Start of Block

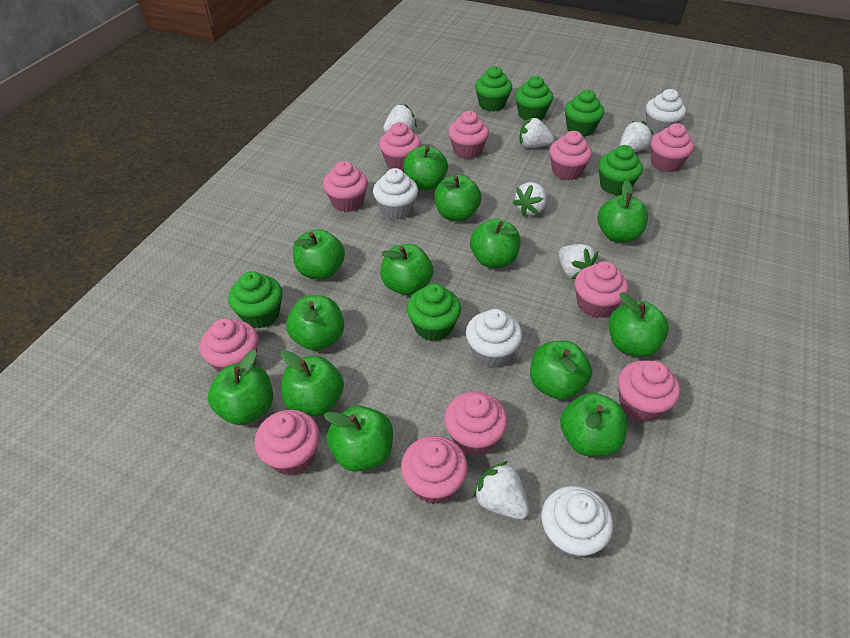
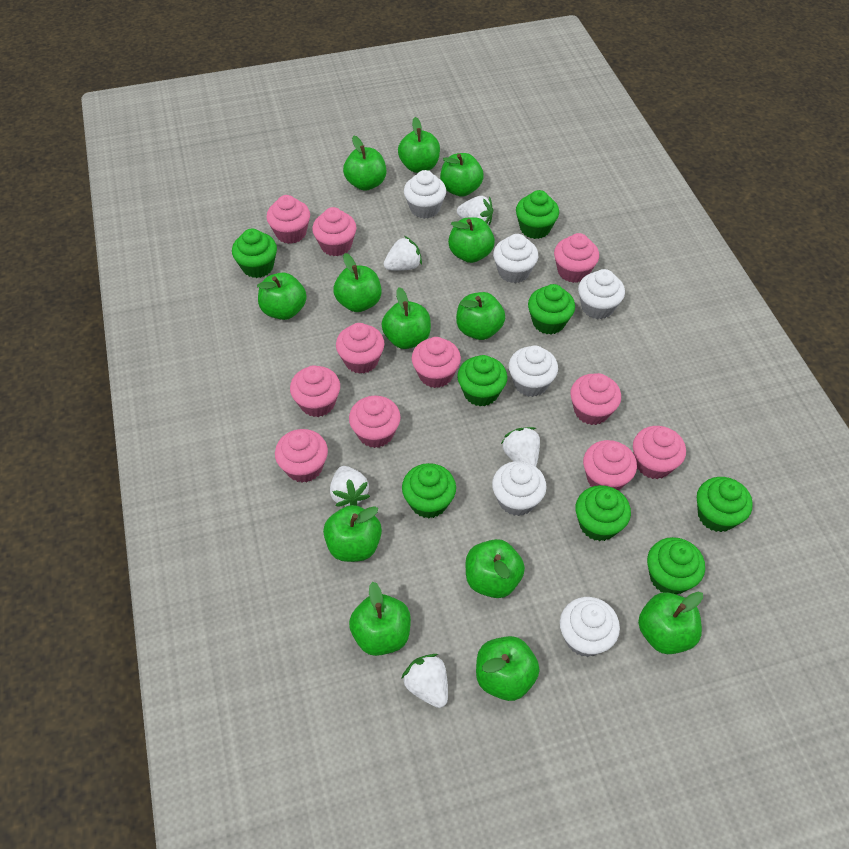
green cupcake: 6 -> 8
white cupcake: 4 -> 6
white strawberry: 6 -> 5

End of Block

THE PROBLEM => When "white" shows up in a line of the material, report that line.

RESPONSE TO THIS EXERCISE =>
white cupcake: 4 -> 6
white strawberry: 6 -> 5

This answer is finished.